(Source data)

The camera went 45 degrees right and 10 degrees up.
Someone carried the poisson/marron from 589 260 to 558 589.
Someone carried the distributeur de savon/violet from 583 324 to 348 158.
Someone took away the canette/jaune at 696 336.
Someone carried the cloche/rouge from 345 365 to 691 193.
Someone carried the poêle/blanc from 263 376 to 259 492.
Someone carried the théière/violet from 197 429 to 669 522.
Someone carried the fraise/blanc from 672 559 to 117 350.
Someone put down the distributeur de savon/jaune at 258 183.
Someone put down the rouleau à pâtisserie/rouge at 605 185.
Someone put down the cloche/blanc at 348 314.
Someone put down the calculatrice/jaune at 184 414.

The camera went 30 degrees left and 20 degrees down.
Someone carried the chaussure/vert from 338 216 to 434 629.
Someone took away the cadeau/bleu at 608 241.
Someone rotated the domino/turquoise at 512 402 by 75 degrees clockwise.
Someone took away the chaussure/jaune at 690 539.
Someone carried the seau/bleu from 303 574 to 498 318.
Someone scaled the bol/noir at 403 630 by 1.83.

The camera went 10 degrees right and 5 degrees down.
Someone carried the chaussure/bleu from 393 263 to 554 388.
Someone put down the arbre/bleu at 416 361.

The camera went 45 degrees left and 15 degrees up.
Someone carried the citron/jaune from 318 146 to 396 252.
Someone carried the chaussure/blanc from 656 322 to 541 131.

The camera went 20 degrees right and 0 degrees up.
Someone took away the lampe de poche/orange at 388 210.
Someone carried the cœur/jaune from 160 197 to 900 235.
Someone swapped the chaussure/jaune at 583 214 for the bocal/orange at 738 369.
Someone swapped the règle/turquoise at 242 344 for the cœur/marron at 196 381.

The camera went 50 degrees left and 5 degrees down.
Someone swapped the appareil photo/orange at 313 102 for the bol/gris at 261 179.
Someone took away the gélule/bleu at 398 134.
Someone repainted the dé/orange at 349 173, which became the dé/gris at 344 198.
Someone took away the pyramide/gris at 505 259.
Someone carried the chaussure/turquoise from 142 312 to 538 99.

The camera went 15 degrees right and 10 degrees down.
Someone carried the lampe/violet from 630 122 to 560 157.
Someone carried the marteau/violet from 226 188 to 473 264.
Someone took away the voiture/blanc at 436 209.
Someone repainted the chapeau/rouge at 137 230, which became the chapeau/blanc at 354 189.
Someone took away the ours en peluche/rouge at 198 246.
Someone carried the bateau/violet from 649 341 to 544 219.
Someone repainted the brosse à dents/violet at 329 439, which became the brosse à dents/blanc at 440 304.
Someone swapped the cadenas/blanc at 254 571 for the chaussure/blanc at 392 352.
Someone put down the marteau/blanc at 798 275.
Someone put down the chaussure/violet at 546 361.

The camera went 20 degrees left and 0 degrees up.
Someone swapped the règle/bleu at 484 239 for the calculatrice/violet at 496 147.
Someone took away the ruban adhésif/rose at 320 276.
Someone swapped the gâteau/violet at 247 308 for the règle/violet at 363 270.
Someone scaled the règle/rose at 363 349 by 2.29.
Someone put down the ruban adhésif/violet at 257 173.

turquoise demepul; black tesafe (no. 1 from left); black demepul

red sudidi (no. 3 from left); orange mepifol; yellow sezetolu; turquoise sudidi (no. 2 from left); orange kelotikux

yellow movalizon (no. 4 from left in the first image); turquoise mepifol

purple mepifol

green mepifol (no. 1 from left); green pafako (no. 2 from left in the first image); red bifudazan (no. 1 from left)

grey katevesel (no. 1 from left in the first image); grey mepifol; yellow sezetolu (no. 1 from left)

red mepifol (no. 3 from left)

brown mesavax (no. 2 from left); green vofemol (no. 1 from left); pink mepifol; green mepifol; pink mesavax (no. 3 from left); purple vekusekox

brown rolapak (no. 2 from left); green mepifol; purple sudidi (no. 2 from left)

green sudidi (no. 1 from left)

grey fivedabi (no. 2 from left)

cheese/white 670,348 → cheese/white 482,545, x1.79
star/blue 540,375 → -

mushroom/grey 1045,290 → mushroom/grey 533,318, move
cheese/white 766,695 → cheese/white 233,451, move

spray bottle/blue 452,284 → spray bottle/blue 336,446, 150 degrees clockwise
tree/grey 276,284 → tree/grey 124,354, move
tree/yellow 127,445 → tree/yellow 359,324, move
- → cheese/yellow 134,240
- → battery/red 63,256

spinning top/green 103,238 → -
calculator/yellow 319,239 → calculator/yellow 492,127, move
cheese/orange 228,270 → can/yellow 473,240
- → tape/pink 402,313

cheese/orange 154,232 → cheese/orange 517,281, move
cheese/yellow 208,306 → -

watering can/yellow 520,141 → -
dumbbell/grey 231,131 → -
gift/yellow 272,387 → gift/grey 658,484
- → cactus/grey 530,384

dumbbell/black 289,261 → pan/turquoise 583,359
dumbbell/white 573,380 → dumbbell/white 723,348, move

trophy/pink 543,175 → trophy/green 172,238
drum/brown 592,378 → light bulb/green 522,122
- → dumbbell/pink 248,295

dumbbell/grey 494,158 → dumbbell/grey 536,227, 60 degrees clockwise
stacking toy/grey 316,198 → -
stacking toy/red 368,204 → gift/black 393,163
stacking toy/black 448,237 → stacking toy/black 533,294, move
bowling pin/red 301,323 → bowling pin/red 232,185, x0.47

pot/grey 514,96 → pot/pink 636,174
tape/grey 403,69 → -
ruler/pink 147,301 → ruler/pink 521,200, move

Try it: Of all the entries above, repeat only the lines from the line that has "Someone put down the distributeur" to the line that has "Someone put down the cloche/blanc at 348 314.", both lines included, exactly.

Reply to the exercise:
Someone put down the distributeur de savon/jaune at 258 183.
Someone put down the rouleau à pâtisserie/rouge at 605 185.
Someone put down the cloche/blanc at 348 314.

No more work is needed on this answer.